# Object change listings:
****************************************

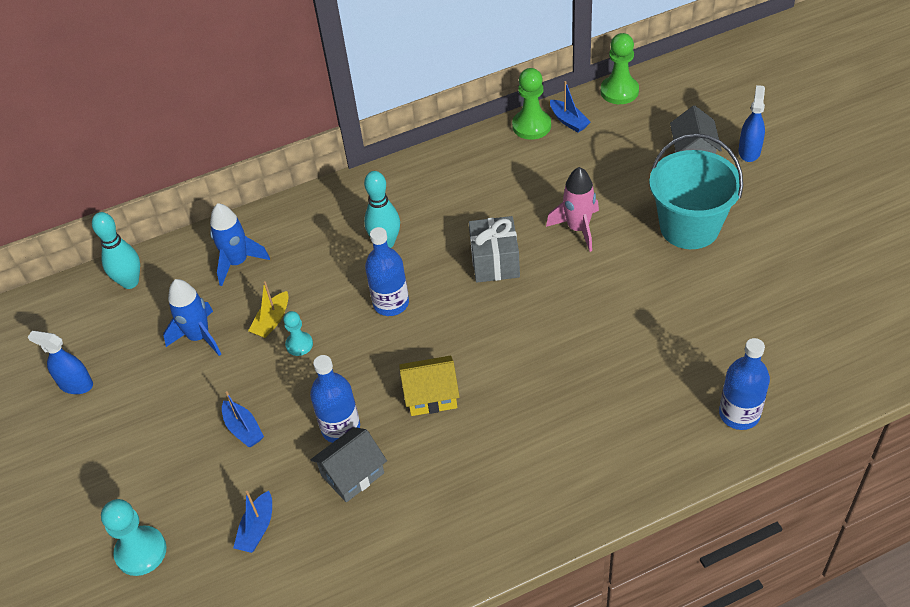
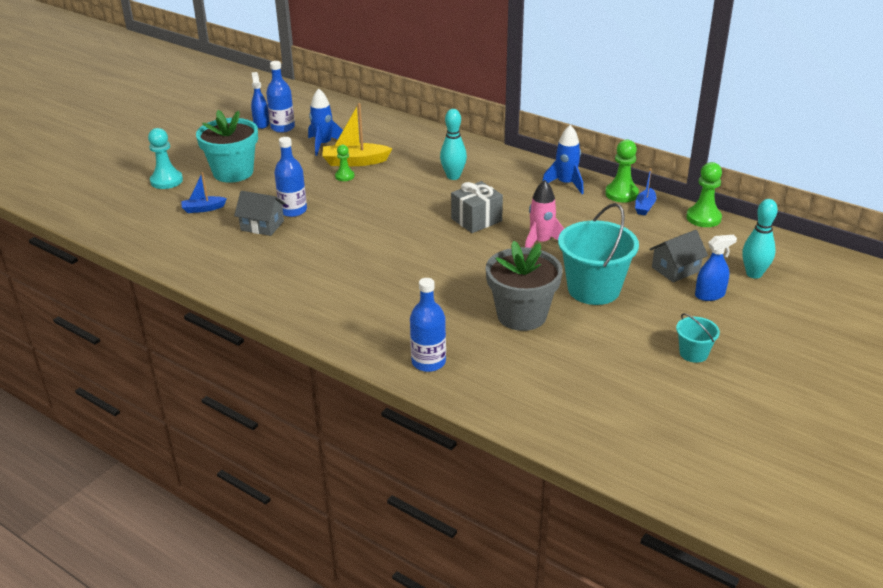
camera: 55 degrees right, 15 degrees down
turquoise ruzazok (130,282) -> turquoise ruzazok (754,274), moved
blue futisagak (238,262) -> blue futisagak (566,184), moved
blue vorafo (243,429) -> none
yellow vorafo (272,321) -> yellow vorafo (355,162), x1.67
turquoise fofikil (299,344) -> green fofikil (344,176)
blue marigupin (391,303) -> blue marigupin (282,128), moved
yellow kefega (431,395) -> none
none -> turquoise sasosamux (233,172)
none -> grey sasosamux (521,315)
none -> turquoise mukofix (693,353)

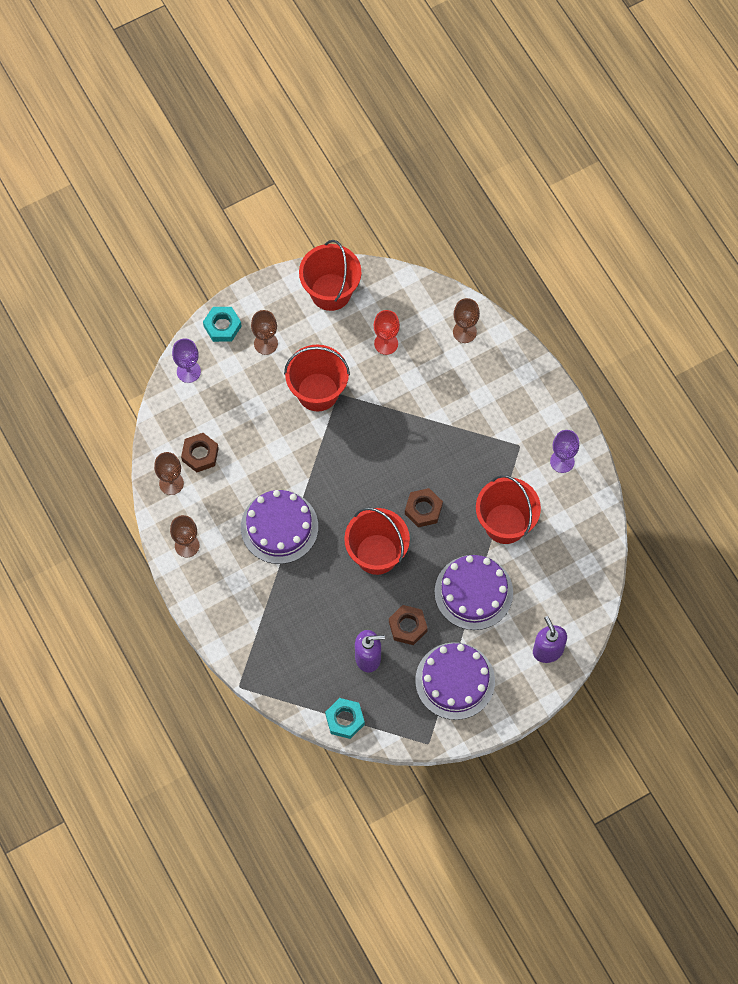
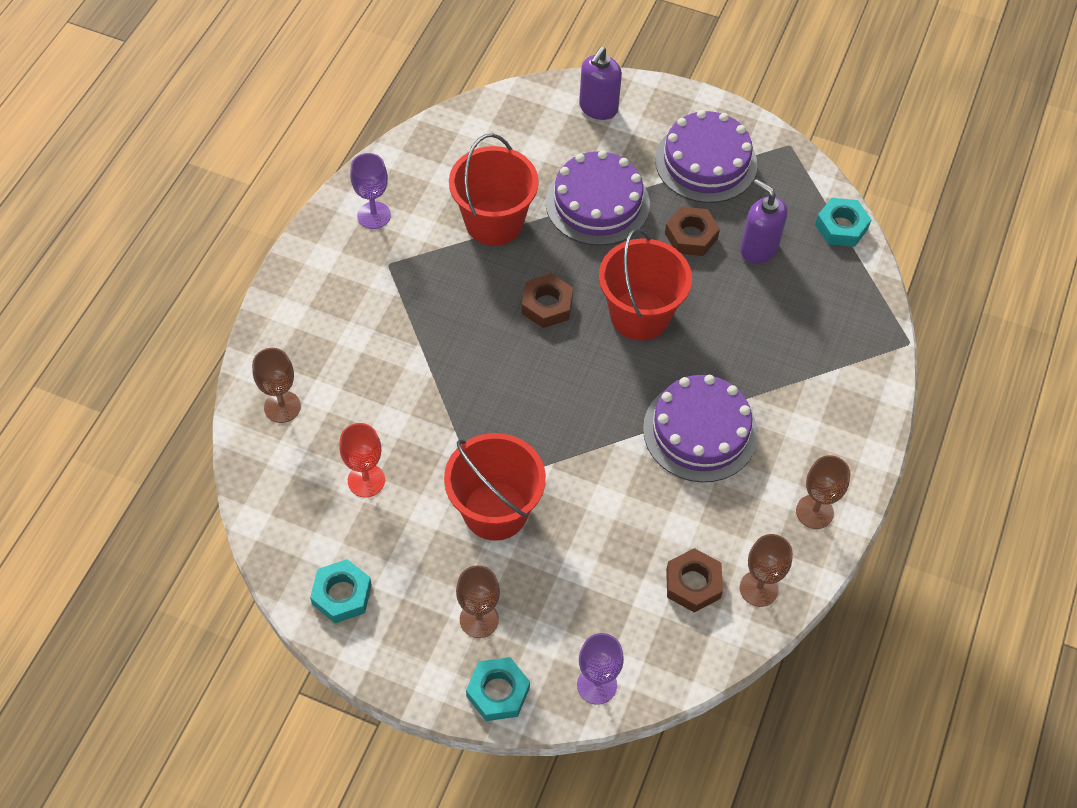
camera: 130 degrees left, 10 degrees down
red mukofix (330,292) ->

****************************************

# TASK TO COMPLETE:
Copy out exactly, with no pictures, the lines of the data from the first one through the line bearing "yellow vorafo (272,321)".

# EXERCISE RESPONSE:
camera: 55 degrees right, 15 degrees down
turquoise ruzazok (130,282) -> turquoise ruzazok (754,274), moved
blue futisagak (238,262) -> blue futisagak (566,184), moved
blue vorafo (243,429) -> none
yellow vorafo (272,321) -> yellow vorafo (355,162), x1.67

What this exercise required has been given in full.